● TASK ITEM: From the line with "purple plate F4:G4" through the final line, please write out the listing exactly, including both of those lines.
--- INPUT DATA ---
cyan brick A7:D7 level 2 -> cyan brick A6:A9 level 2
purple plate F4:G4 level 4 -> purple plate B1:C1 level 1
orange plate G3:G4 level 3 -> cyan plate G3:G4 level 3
---
● COMPLETED EXERCISE:
purple plate F4:G4 level 4 -> purple plate B1:C1 level 1
orange plate G3:G4 level 3 -> cyan plate G3:G4 level 3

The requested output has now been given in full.